## What the task requires
The line containing "black book [392,35,489,120]" and every line after it, through the end of the records below: repeat them exactly, nothing more.

Coordinate-based change listings:
● ● ● ●
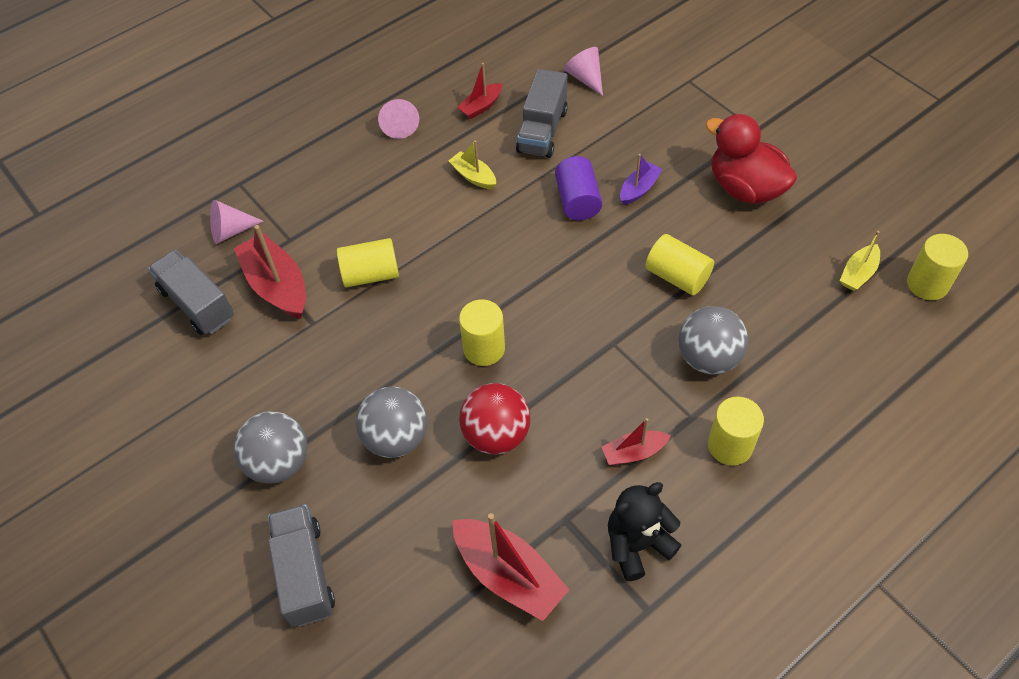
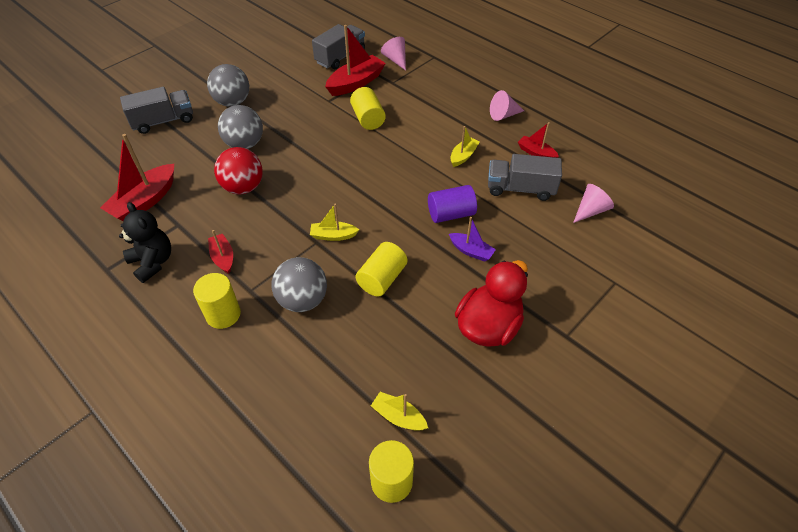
camera: 80 degrees right, 5 degrees down
yellow cylinder [459,299,505,366] -> none
none -> yellow boat [310,204,359,241]

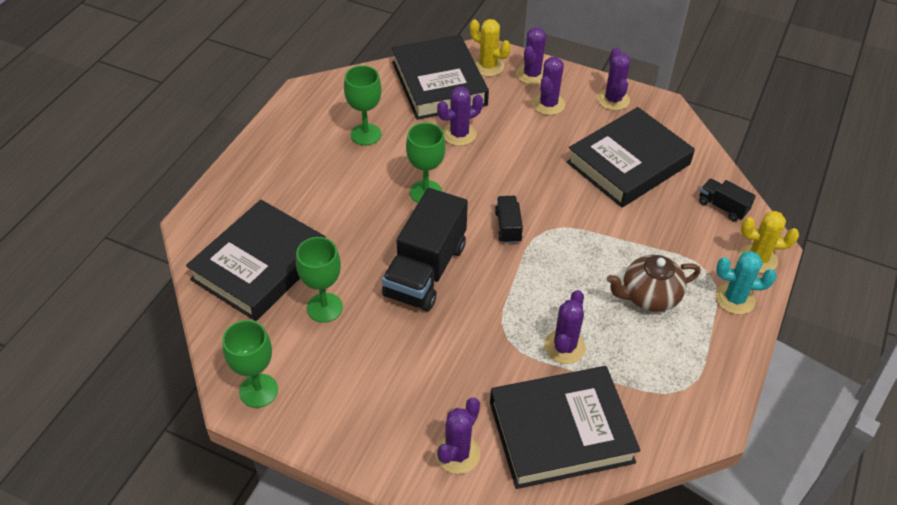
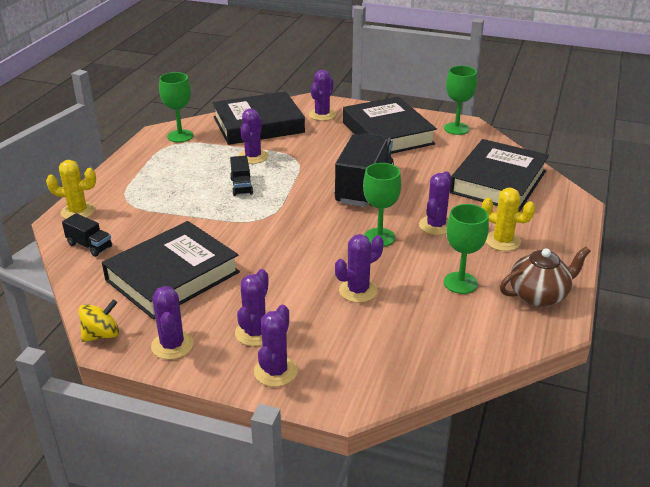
camera: 175 degrees right, 15 degrees down
green goblet [296,237,343,323] -> green goblet moved to [159,72,193,142]
black book [392,35,489,120] -> black book moved to [343,96,437,154]
yellow cactus [470,19,511,76] -> yellow cactus moved to [482,188,535,251]
black truck [495,196,523,244] -> black truck moved to [230,156,253,196]
brown teapot [607,255,700,312] -> brown teapot moved to [500,246,591,307]
turquoise cactus [715,251,777,314] -> none
none -> yellow spinning top [79,300,119,342]
none -> purple cactus [419,171,451,235]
● ● ● ●
## Solution for this task
black book [392,35,489,120] -> black book moved to [343,96,437,154]
yellow cactus [470,19,511,76] -> yellow cactus moved to [482,188,535,251]
black truck [495,196,523,244] -> black truck moved to [230,156,253,196]
brown teapot [607,255,700,312] -> brown teapot moved to [500,246,591,307]
turquoise cactus [715,251,777,314] -> none
none -> yellow spinning top [79,300,119,342]
none -> purple cactus [419,171,451,235]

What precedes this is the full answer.